● Directions:
Transcribe word for word the lines below from the line with "C107: none -> 33nF (+3V3, GND)" through the line with "U102: ATtiny841 -> ATtiny84", ends included.

● Data listing:

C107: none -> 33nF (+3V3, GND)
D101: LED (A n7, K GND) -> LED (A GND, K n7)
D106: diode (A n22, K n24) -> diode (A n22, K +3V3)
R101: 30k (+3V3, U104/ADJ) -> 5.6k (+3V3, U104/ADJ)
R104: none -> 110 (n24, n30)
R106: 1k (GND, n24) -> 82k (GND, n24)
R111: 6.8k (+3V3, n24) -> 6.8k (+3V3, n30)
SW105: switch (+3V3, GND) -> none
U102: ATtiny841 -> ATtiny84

...

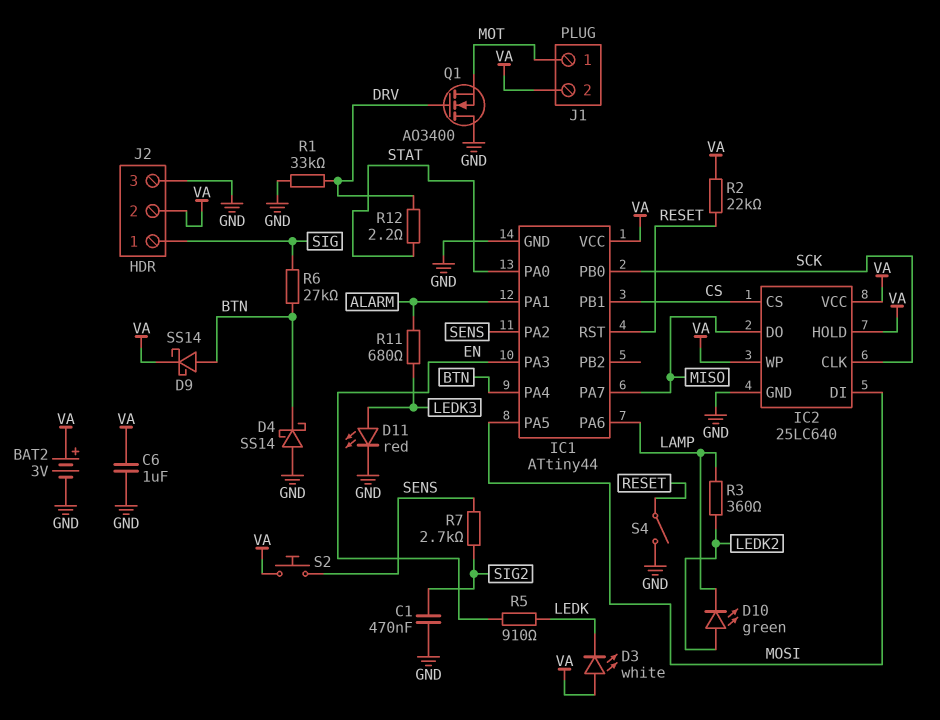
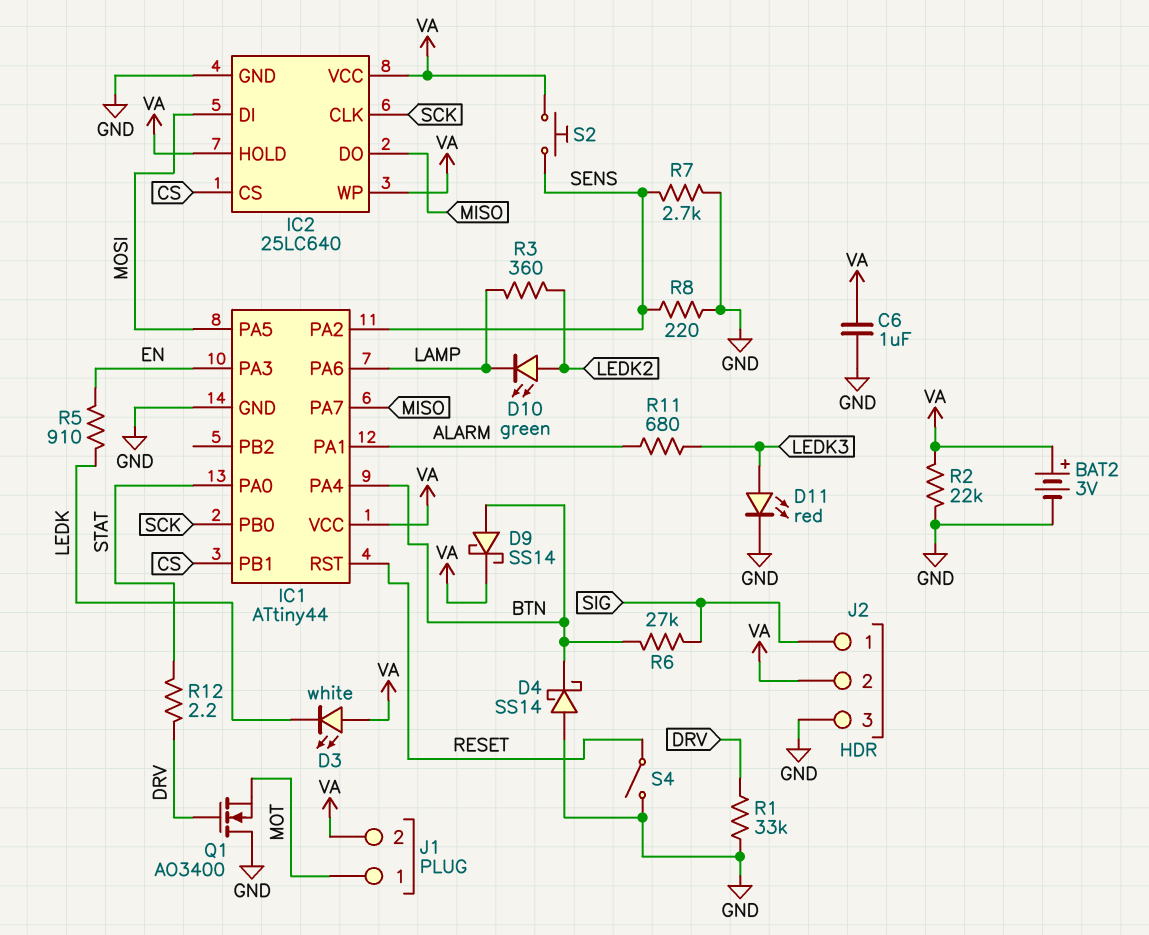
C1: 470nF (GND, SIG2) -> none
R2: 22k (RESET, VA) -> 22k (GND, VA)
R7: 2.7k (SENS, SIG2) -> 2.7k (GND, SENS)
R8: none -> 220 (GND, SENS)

--

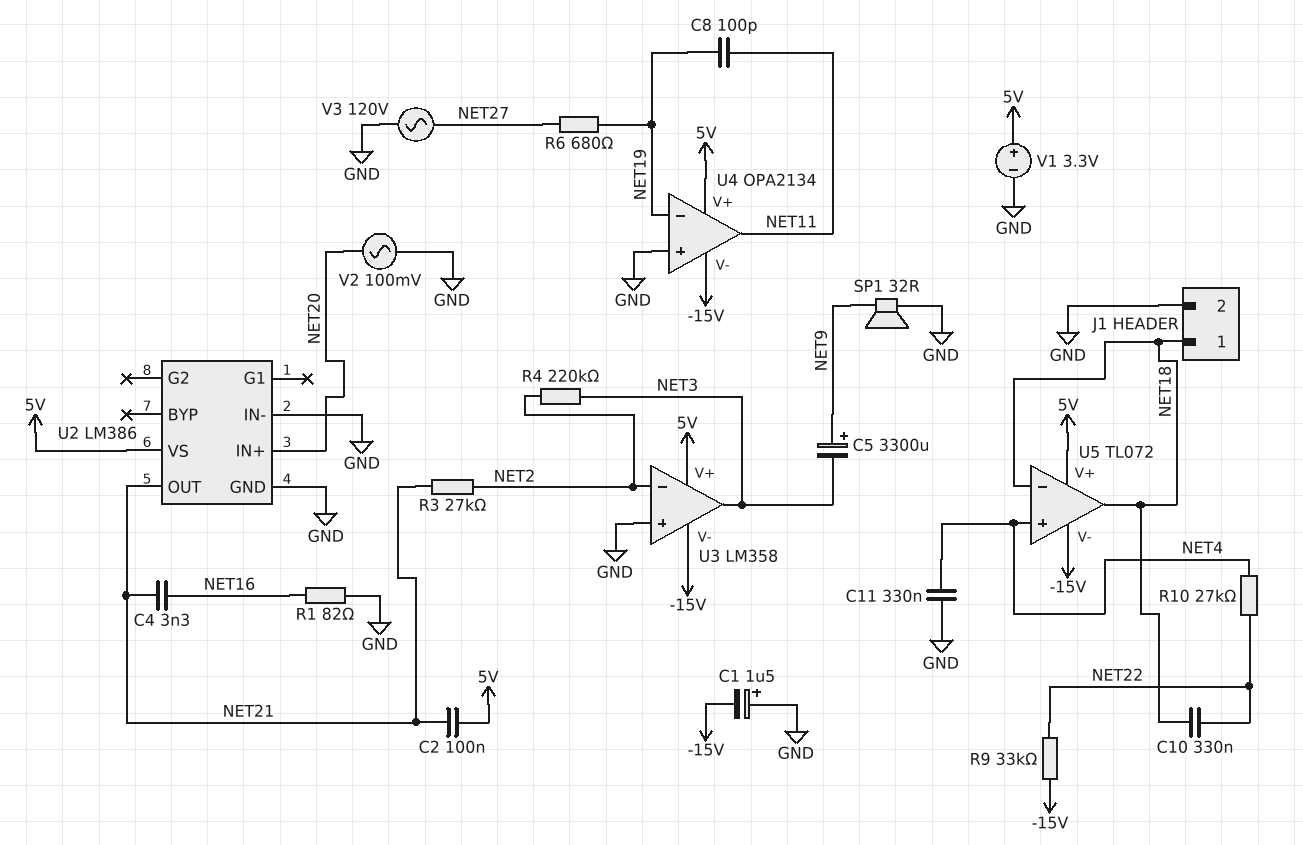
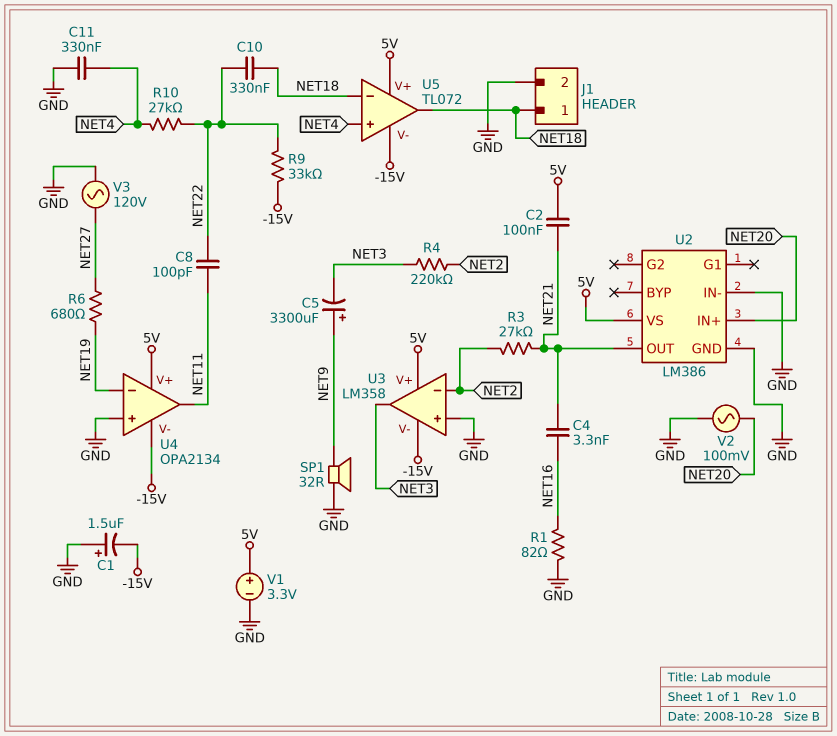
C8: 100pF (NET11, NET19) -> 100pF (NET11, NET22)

● Your response:
C107: none -> 33nF (+3V3, GND)
D101: LED (A n7, K GND) -> LED (A GND, K n7)
D106: diode (A n22, K n24) -> diode (A n22, K +3V3)
R101: 30k (+3V3, U104/ADJ) -> 5.6k (+3V3, U104/ADJ)
R104: none -> 110 (n24, n30)
R106: 1k (GND, n24) -> 82k (GND, n24)
R111: 6.8k (+3V3, n24) -> 6.8k (+3V3, n30)
SW105: switch (+3V3, GND) -> none
U102: ATtiny841 -> ATtiny84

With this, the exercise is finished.